*** Given data ***

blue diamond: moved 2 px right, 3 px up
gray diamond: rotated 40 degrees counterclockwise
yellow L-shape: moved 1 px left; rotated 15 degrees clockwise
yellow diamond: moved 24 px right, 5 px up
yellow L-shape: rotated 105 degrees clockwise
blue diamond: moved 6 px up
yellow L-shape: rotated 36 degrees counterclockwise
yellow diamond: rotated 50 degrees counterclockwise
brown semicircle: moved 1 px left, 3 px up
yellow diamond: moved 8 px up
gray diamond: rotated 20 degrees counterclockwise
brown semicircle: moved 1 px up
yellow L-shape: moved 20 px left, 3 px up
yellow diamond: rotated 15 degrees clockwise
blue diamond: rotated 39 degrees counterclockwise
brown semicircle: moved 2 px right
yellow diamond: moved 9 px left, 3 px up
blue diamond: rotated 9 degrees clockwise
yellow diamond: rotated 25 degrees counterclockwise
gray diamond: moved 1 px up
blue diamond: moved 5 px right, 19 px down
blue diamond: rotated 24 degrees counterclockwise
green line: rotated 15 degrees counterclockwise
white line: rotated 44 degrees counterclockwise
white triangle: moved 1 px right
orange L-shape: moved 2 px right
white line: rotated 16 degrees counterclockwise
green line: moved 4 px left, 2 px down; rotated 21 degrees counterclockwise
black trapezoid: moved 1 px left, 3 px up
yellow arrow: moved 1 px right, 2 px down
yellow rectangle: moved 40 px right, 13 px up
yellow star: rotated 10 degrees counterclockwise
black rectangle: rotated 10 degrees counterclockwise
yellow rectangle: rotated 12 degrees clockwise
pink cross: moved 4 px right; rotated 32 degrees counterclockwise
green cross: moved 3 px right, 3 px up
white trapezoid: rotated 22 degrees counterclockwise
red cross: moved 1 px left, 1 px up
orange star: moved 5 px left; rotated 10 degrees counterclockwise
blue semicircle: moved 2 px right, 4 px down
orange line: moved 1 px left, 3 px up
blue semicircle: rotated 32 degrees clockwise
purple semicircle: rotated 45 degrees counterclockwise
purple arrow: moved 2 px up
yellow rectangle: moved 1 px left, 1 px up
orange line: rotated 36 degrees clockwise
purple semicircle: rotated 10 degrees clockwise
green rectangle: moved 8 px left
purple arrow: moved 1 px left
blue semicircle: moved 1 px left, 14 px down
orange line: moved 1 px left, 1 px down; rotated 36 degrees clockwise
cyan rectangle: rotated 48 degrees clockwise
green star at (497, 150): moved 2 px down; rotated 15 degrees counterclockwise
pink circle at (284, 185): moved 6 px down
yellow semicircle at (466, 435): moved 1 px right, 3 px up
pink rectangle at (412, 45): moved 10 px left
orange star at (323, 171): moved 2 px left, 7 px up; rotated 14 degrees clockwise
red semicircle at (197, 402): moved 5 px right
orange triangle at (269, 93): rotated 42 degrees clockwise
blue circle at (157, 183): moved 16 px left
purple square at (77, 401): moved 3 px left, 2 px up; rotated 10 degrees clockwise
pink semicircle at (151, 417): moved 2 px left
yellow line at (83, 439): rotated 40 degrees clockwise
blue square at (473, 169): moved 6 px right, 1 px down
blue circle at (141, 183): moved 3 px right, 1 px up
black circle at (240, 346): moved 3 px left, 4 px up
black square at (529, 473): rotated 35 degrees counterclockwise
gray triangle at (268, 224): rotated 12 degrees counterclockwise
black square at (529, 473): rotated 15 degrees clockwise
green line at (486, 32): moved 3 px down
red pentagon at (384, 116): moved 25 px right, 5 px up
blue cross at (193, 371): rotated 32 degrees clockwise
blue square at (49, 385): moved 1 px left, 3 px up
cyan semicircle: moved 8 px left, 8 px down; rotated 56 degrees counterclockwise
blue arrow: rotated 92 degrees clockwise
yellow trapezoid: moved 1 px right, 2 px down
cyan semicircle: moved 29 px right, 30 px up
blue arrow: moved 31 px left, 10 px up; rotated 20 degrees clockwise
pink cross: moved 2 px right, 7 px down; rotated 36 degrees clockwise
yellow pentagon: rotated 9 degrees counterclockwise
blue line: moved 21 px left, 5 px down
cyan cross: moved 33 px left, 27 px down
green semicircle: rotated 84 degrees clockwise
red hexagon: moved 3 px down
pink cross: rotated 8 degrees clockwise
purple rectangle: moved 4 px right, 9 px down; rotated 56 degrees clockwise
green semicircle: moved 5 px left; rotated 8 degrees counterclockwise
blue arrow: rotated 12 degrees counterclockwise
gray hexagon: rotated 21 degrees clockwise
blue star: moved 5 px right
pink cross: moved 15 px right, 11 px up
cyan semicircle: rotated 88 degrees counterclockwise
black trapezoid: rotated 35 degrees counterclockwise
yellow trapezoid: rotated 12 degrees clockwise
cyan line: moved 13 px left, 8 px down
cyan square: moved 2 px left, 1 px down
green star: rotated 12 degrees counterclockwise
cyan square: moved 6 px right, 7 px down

***

*Short problem*.
Reproduce every line of the data above word for word, with no number or direction changed.

*Written answer*.
blue diamond: moved 2 px right, 3 px up
gray diamond: rotated 40 degrees counterclockwise
yellow L-shape: moved 1 px left; rotated 15 degrees clockwise
yellow diamond: moved 24 px right, 5 px up
yellow L-shape: rotated 105 degrees clockwise
blue diamond: moved 6 px up
yellow L-shape: rotated 36 degrees counterclockwise
yellow diamond: rotated 50 degrees counterclockwise
brown semicircle: moved 1 px left, 3 px up
yellow diamond: moved 8 px up
gray diamond: rotated 20 degrees counterclockwise
brown semicircle: moved 1 px up
yellow L-shape: moved 20 px left, 3 px up
yellow diamond: rotated 15 degrees clockwise
blue diamond: rotated 39 degrees counterclockwise
brown semicircle: moved 2 px right
yellow diamond: moved 9 px left, 3 px up
blue diamond: rotated 9 degrees clockwise
yellow diamond: rotated 25 degrees counterclockwise
gray diamond: moved 1 px up
blue diamond: moved 5 px right, 19 px down
blue diamond: rotated 24 degrees counterclockwise
green line: rotated 15 degrees counterclockwise
white line: rotated 44 degrees counterclockwise
white triangle: moved 1 px right
orange L-shape: moved 2 px right
white line: rotated 16 degrees counterclockwise
green line: moved 4 px left, 2 px down; rotated 21 degrees counterclockwise
black trapezoid: moved 1 px left, 3 px up
yellow arrow: moved 1 px right, 2 px down
yellow rectangle: moved 40 px right, 13 px up
yellow star: rotated 10 degrees counterclockwise
black rectangle: rotated 10 degrees counterclockwise
yellow rectangle: rotated 12 degrees clockwise
pink cross: moved 4 px right; rotated 32 degrees counterclockwise
green cross: moved 3 px right, 3 px up
white trapezoid: rotated 22 degrees counterclockwise
red cross: moved 1 px left, 1 px up
orange star: moved 5 px left; rotated 10 degrees counterclockwise
blue semicircle: moved 2 px right, 4 px down
orange line: moved 1 px left, 3 px up
blue semicircle: rotated 32 degrees clockwise
purple semicircle: rotated 45 degrees counterclockwise
purple arrow: moved 2 px up
yellow rectangle: moved 1 px left, 1 px up
orange line: rotated 36 degrees clockwise
purple semicircle: rotated 10 degrees clockwise
green rectangle: moved 8 px left
purple arrow: moved 1 px left
blue semicircle: moved 1 px left, 14 px down
orange line: moved 1 px left, 1 px down; rotated 36 degrees clockwise
cyan rectangle: rotated 48 degrees clockwise
green star at (497, 150): moved 2 px down; rotated 15 degrees counterclockwise
pink circle at (284, 185): moved 6 px down
yellow semicircle at (466, 435): moved 1 px right, 3 px up
pink rectangle at (412, 45): moved 10 px left
orange star at (323, 171): moved 2 px left, 7 px up; rotated 14 degrees clockwise
red semicircle at (197, 402): moved 5 px right
orange triangle at (269, 93): rotated 42 degrees clockwise
blue circle at (157, 183): moved 16 px left
purple square at (77, 401): moved 3 px left, 2 px up; rotated 10 degrees clockwise
pink semicircle at (151, 417): moved 2 px left
yellow line at (83, 439): rotated 40 degrees clockwise
blue square at (473, 169): moved 6 px right, 1 px down
blue circle at (141, 183): moved 3 px right, 1 px up
black circle at (240, 346): moved 3 px left, 4 px up
black square at (529, 473): rotated 35 degrees counterclockwise
gray triangle at (268, 224): rotated 12 degrees counterclockwise
black square at (529, 473): rotated 15 degrees clockwise
green line at (486, 32): moved 3 px down
red pentagon at (384, 116): moved 25 px right, 5 px up
blue cross at (193, 371): rotated 32 degrees clockwise
blue square at (49, 385): moved 1 px left, 3 px up
cyan semicircle: moved 8 px left, 8 px down; rotated 56 degrees counterclockwise
blue arrow: rotated 92 degrees clockwise
yellow trapezoid: moved 1 px right, 2 px down
cyan semicircle: moved 29 px right, 30 px up
blue arrow: moved 31 px left, 10 px up; rotated 20 degrees clockwise
pink cross: moved 2 px right, 7 px down; rotated 36 degrees clockwise
yellow pentagon: rotated 9 degrees counterclockwise
blue line: moved 21 px left, 5 px down
cyan cross: moved 33 px left, 27 px down
green semicircle: rotated 84 degrees clockwise
red hexagon: moved 3 px down
pink cross: rotated 8 degrees clockwise
purple rectangle: moved 4 px right, 9 px down; rotated 56 degrees clockwise
green semicircle: moved 5 px left; rotated 8 degrees counterclockwise
blue arrow: rotated 12 degrees counterclockwise
gray hexagon: rotated 21 degrees clockwise
blue star: moved 5 px right
pink cross: moved 15 px right, 11 px up
cyan semicircle: rotated 88 degrees counterclockwise
black trapezoid: rotated 35 degrees counterclockwise
yellow trapezoid: rotated 12 degrees clockwise
cyan line: moved 13 px left, 8 px down
cyan square: moved 2 px left, 1 px down
green star: rotated 12 degrees counterclockwise
cyan square: moved 6 px right, 7 px down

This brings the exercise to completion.